-- EXERCISE --
From the entries below, retype only the lines from the one with "pink padlock [376,481,441,544]" through the one with "blue lamp [511,81,579,175]", exactly as written.

SUPPLIED DATA Block Start

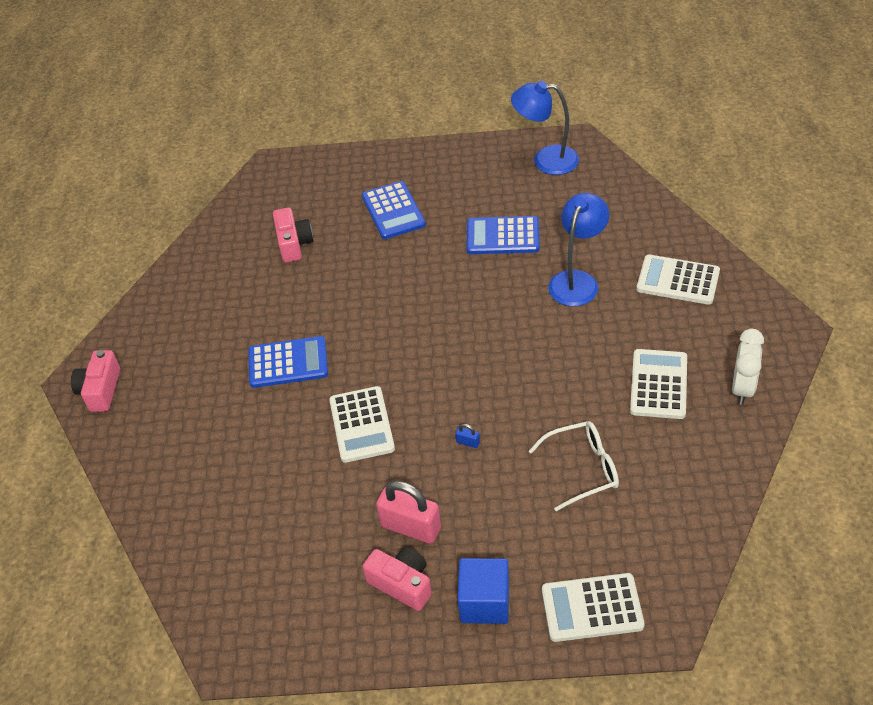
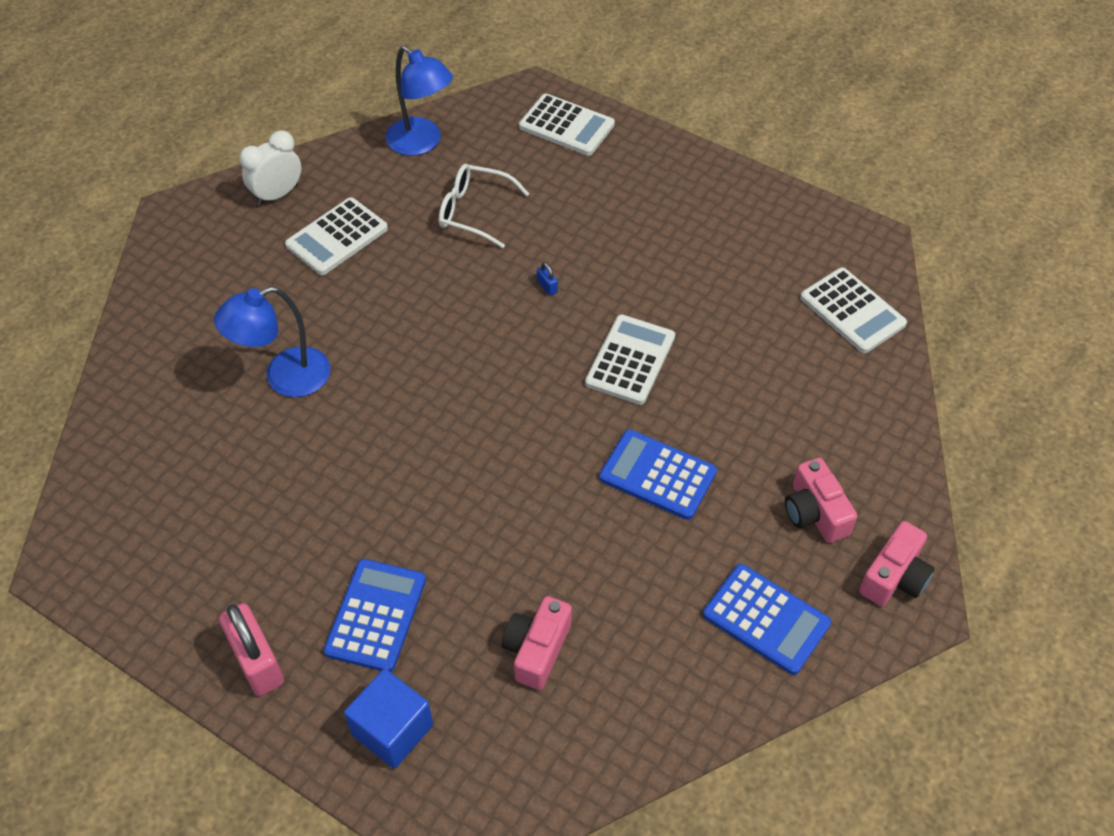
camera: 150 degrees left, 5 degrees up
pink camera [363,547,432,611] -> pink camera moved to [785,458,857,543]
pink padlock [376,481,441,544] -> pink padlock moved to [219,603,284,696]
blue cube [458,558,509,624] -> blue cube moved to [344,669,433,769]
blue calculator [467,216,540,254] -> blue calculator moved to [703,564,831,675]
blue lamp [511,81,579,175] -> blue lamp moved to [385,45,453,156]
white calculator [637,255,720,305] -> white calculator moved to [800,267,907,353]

SUPPLIED DATA Block End
SUPPLIED DATA Block Start

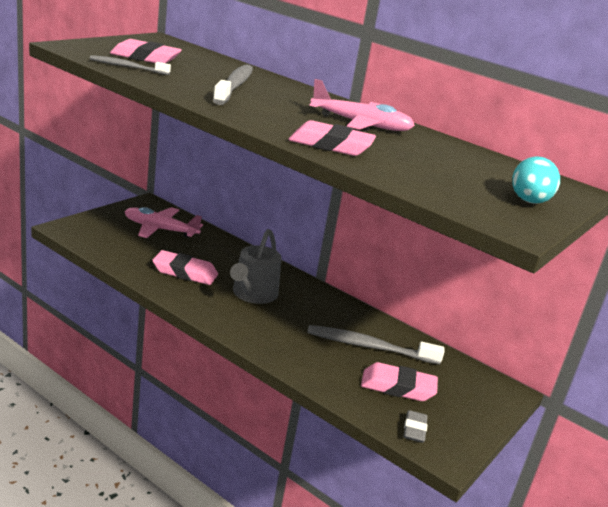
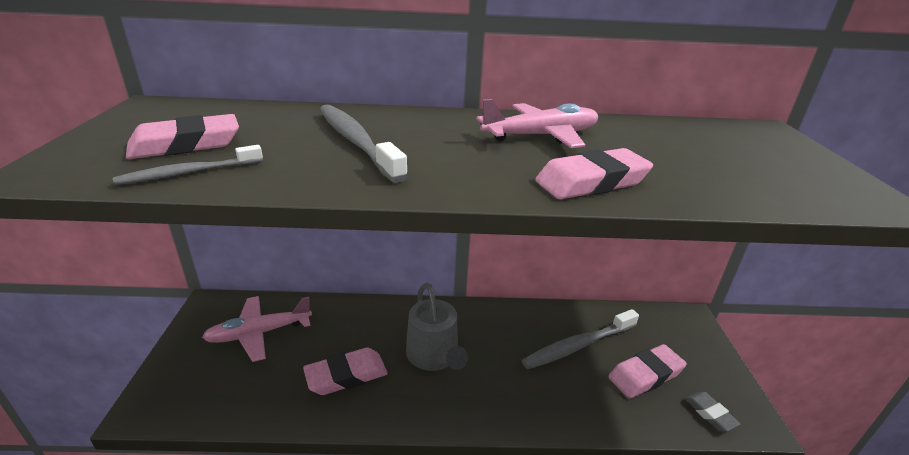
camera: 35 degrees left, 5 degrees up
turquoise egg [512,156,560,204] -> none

SUPPLIED DATA Block End

-- FINAL ANSWER --
pink padlock [376,481,441,544] -> pink padlock moved to [219,603,284,696]
blue cube [458,558,509,624] -> blue cube moved to [344,669,433,769]
blue calculator [467,216,540,254] -> blue calculator moved to [703,564,831,675]
blue lamp [511,81,579,175] -> blue lamp moved to [385,45,453,156]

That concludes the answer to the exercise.